------ MATERIAL PROVIDED

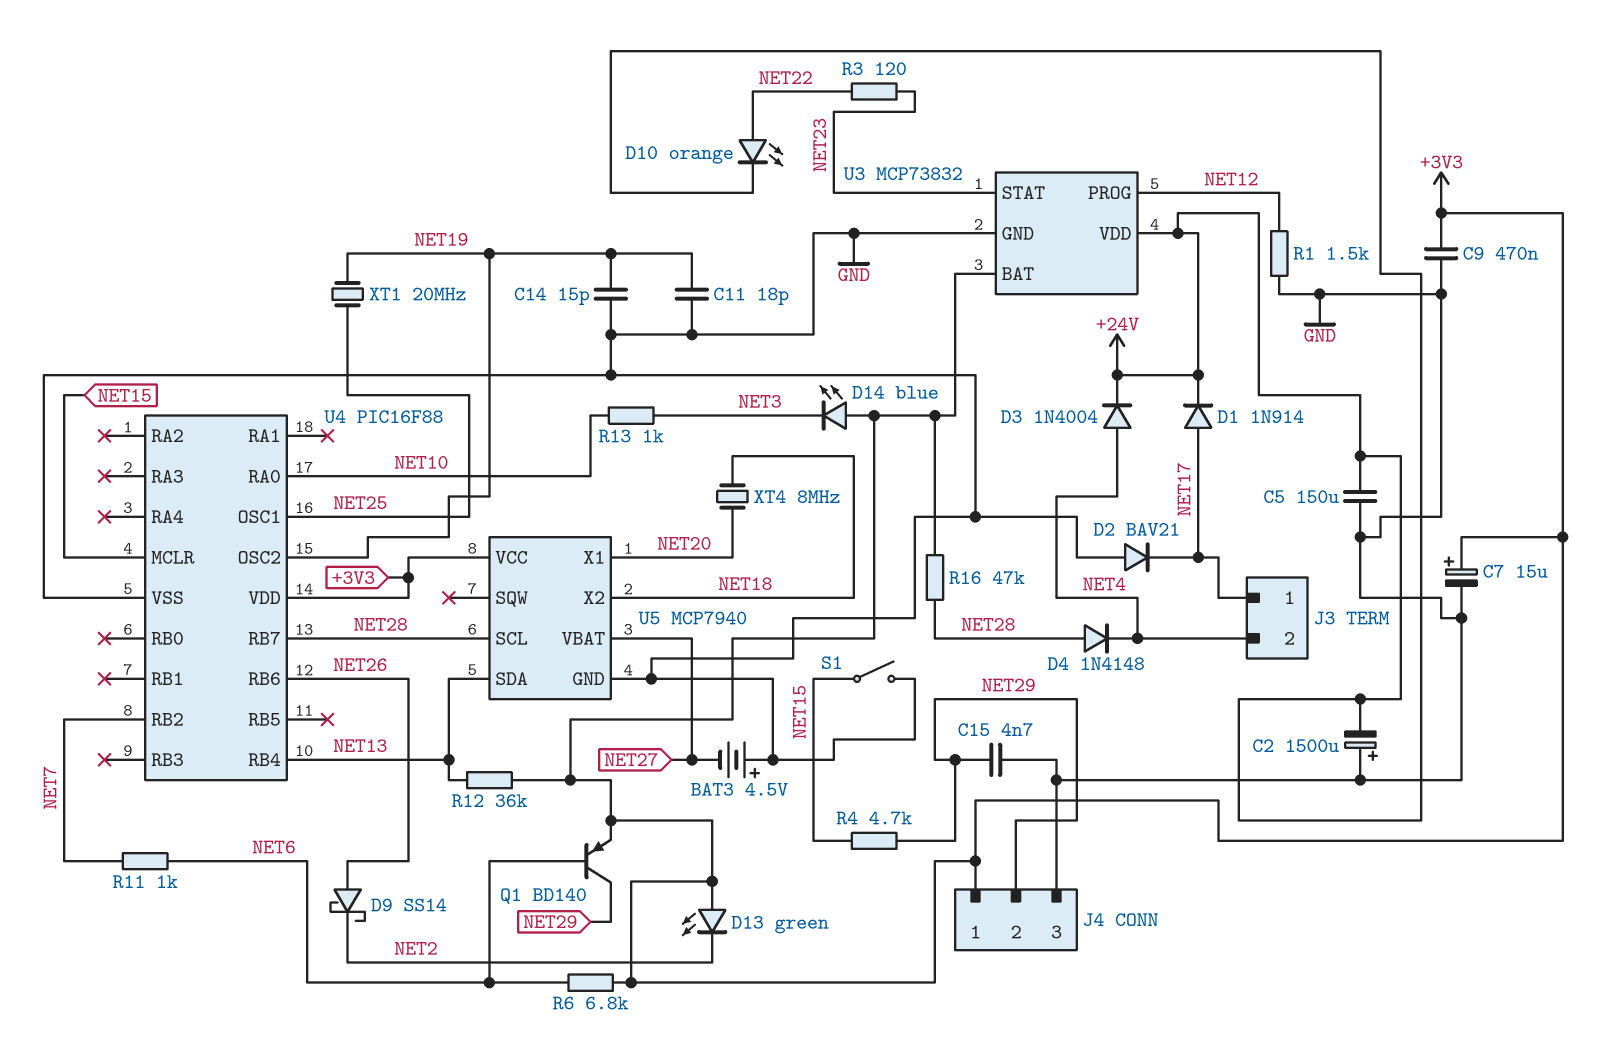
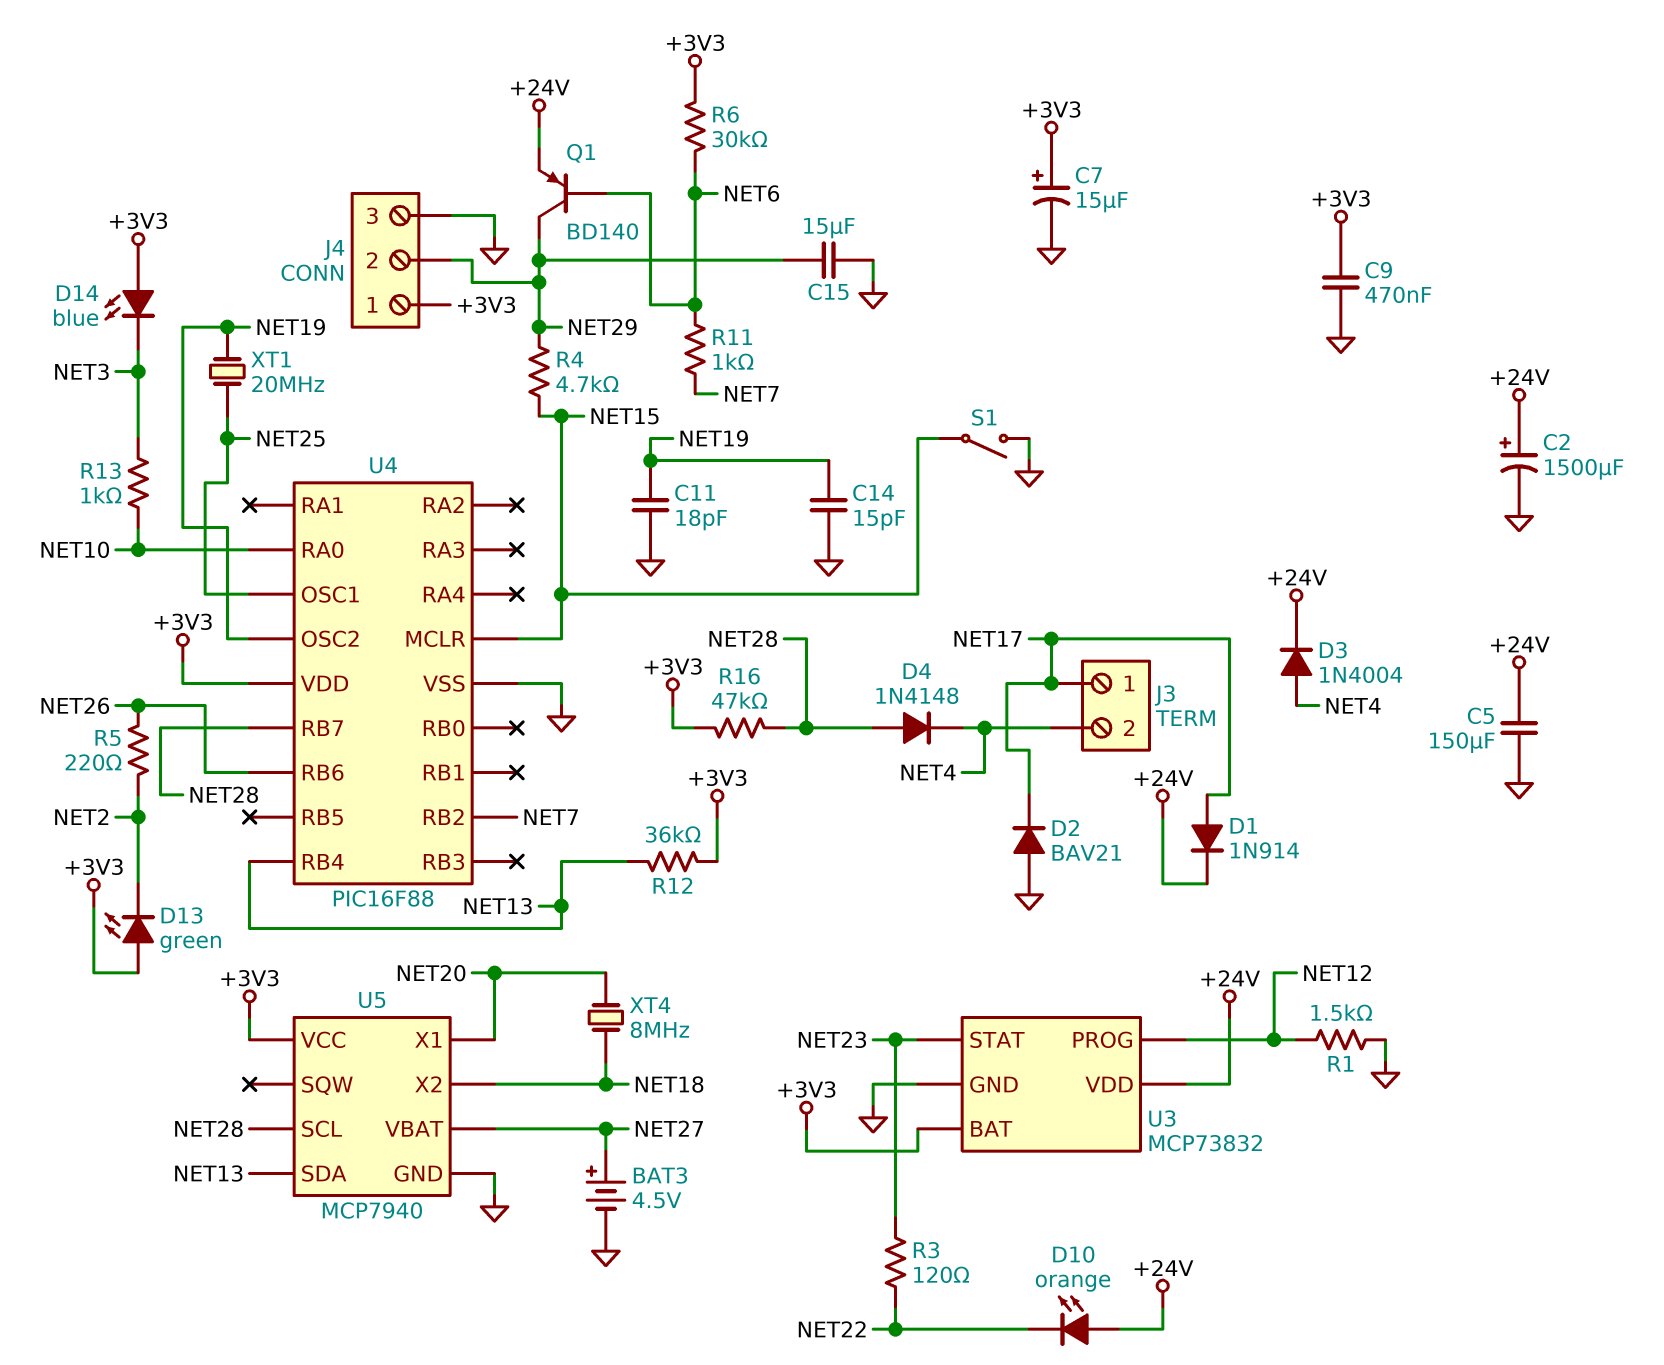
BAT3: 4.5V (plus GND, minus NET27) -> 4.5V (plus NET27, minus GND)
C2: 1500uF (plus GND, minus +24V) -> 1500uF (plus +24V, minus GND)
C15: 4.7nF (GND, NET29) -> 15uF (GND, NET29)
D9: schottky SS14 (A NET26, K NET2) -> none
D10: LED orange (A NET22, K +24V) -> LED orange (A +24V, K NET22)
Q1: PNP BD140 (B NET6, C NET29, E +3V3) -> PNP BD140 (B NET6, C NET29, E +24V)
R5: none -> 220 (NET2, NET26)
R6: 6.8k (+3V3, NET6) -> 30k (+3V3, NET6)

------------

[WORK ITEM] Wherever the string "none" appears in a line of the records, copy that line.

[REPLY TO THE EXERCISE]
D9: schottky SS14 (A NET26, K NET2) -> none
R5: none -> 220 (NET2, NET26)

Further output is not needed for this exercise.